--- START ---

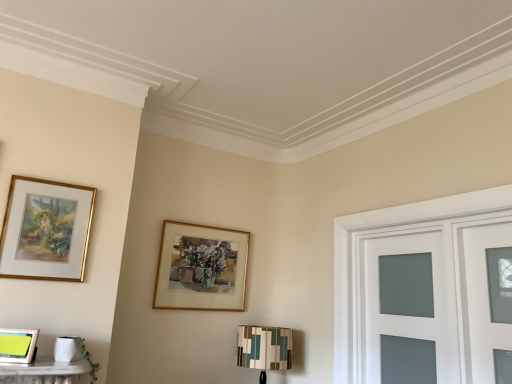
Question: Does gold-framed picture at upper center, placed as the third picture frame when sorted from front to back, have a smaller size compared to metallic silver picture frame at lower left, which appears as the 1th picture frame when viewed from the front?

Choices:
 (A) yes
 (B) no

Answer: (B)

Question: Does gold-framed picture at upper center, which is counted as the 3th picture frame, starting from the left, have a lesser height compared to metallic silver picture frame at lower left, which appears as the 1th picture frame when viewed from the front?

Choices:
 (A) yes
 (B) no

Answer: (B)

Question: Is gold-framed picture at upper center, placed as the third picture frame when sorted from front to back, thinner than metallic silver picture frame at lower left, which appears as the 1th picture frame when viewed from the front?

Choices:
 (A) no
 (B) yes

Answer: (B)

Question: From the image's perspective, does gold-framed picture at upper center, the 1th picture frame positioned from the right, appear higher than metallic silver picture frame at lower left, which is counted as the first picture frame, starting from the left?

Choices:
 (A) no
 (B) yes

Answer: (B)

Question: Is gold-framed picture at upper center, the 1th picture frame when ordered from back to front, positioned behind metallic silver picture frame at lower left, which is counted as the first picture frame, starting from the left?

Choices:
 (A) no
 (B) yes

Answer: (B)

Question: In the image, is multicolored fabric lampshade at lower right on the left side or the right side of gold-framed picture at upper center, the 1th picture frame when ordered from back to front?

Choices:
 (A) right
 (B) left

Answer: (A)

Question: Considering the positions of multicolored fabric lampshade at lower right and gold-framed picture at upper center, the 1th picture frame when ordered from back to front, in the image, is multicolored fabric lampshade at lower right taller or shorter than gold-framed picture at upper center, the 1th picture frame when ordered from back to front,?

Choices:
 (A) tall
 (B) short

Answer: (B)

Question: Is point (249, 349) positioned closer to the camera than point (207, 289)?

Choices:
 (A) farther
 (B) closer

Answer: (B)

Question: In the image, is multicolored fabric lampshade at lower right positioned in front of or behind gold-framed picture at upper center, the 1th picture frame positioned from the right?

Choices:
 (A) front
 (B) behind

Answer: (A)

Question: Is gold-framed painting at upper left, the second picture frame positioned from the right, to the left or to the right of multicolored fabric lampshade at lower right in the image?

Choices:
 (A) left
 (B) right

Answer: (A)

Question: From the image's perspective, is gold-framed painting at upper left, the second picture frame positioned from the right, located above or below multicolored fabric lampshade at lower right?

Choices:
 (A) below
 (B) above

Answer: (B)

Question: Is gold-framed painting at upper left, the second picture frame positioned from the right, inside the boundaries of multicolored fabric lampshade at lower right, or outside?

Choices:
 (A) outside
 (B) inside

Answer: (A)

Question: In terms of size, does gold-framed painting at upper left, acting as the second picture frame starting from the front, appear bigger or smaller than multicolored fabric lampshade at lower right?

Choices:
 (A) big
 (B) small

Answer: (B)

Question: Considering the positions of point (178, 240) and point (393, 253), is point (178, 240) closer or farther from the camera than point (393, 253)?

Choices:
 (A) closer
 (B) farther

Answer: (B)

Question: Relative to matte glass door at right, is gold-framed picture at upper center, the 1th picture frame positioned from the right, in front or behind?

Choices:
 (A) front
 (B) behind

Answer: (B)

--- END ---

* **Work order**
Please show every line of the rows above that contains the word "painting", copying each line in full.

* **Output of the task**
Question: Is gold-framed painting at upper left, the second picture frame positioned from the right, to the left or to the right of multicolored fabric lampshade at lower right in the image?
Question: From the image's perspective, is gold-framed painting at upper left, the second picture frame positioned from the right, located above or below multicolored fabric lampshade at lower right?
Question: Is gold-framed painting at upper left, the second picture frame positioned from the right, inside the boundaries of multicolored fabric lampshade at lower right, or outside?
Question: In terms of size, does gold-framed painting at upper left, acting as the second picture frame starting from the front, appear bigger or smaller than multicolored fabric lampshade at lower right?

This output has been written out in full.